(What you are asked to do): Without including any pictures, write out all the entries exactly.

━━━ Records to use

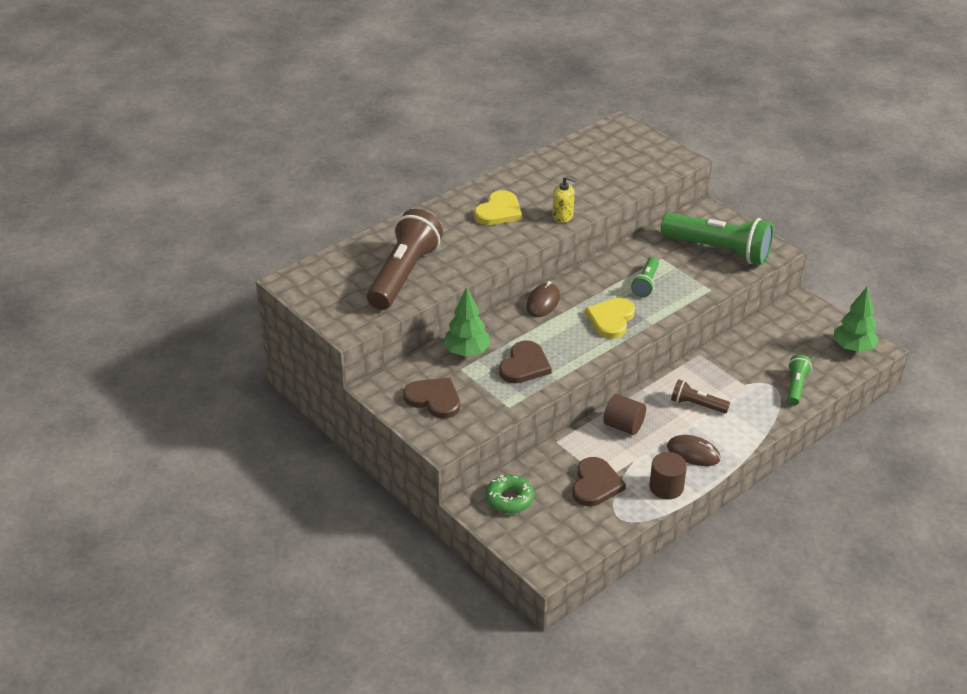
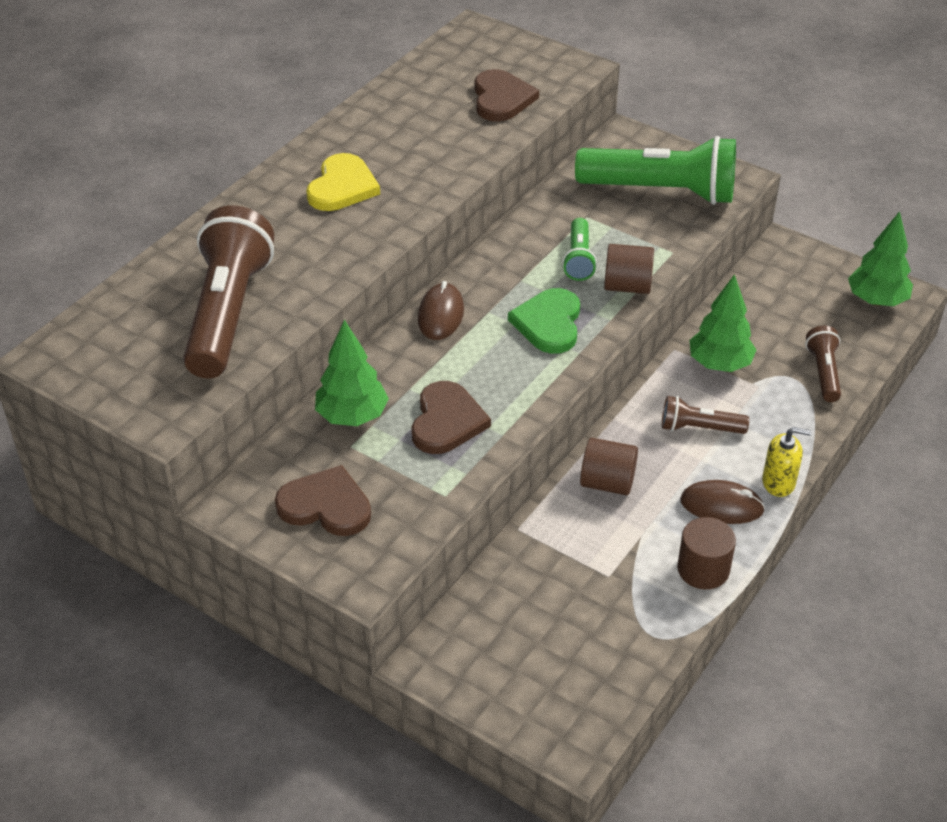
camera: 15 degrees left, 5 degrees up
green donut [485,475,534,514] -> none
yellow soap dispenser [552,176,577,223] -> yellow soap dispenser moved to [762,427,812,497]
brown heart [572,457,626,506] -> brown heart moved to [474,69,539,122]
yellow heart [585,298,635,339] -> green heart [508,288,580,354]
green flashlight [787,355,812,405] -> brown flashlight [805,325,841,402]
none -> brown cylinder [604,244,654,294]
none -> green tree [689,274,757,372]

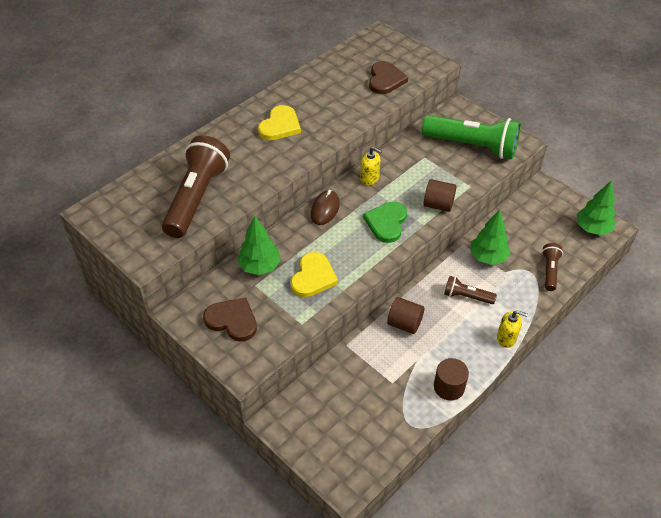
camera: 10 degrees right, 5 degrees up
brown heart [412,381,491,454] -> yellow heart [290,252,338,297]
green flashlight [562,218,597,281] -> none
brown mouse [680,480,765,524] -> none
none -> yellow soap dispenser [360,147,382,185]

━━━━━━

(Solution to the exercise):
camera: 15 degrees left, 5 degrees up
green donut [485,475,534,514] -> none
yellow soap dispenser [552,176,577,223] -> yellow soap dispenser moved to [762,427,812,497]
brown heart [572,457,626,506] -> brown heart moved to [474,69,539,122]
yellow heart [585,298,635,339] -> green heart [508,288,580,354]
green flashlight [787,355,812,405] -> brown flashlight [805,325,841,402]
none -> brown cylinder [604,244,654,294]
none -> green tree [689,274,757,372]

camera: 10 degrees right, 5 degrees up
brown heart [412,381,491,454] -> yellow heart [290,252,338,297]
green flashlight [562,218,597,281] -> none
brown mouse [680,480,765,524] -> none
none -> yellow soap dispenser [360,147,382,185]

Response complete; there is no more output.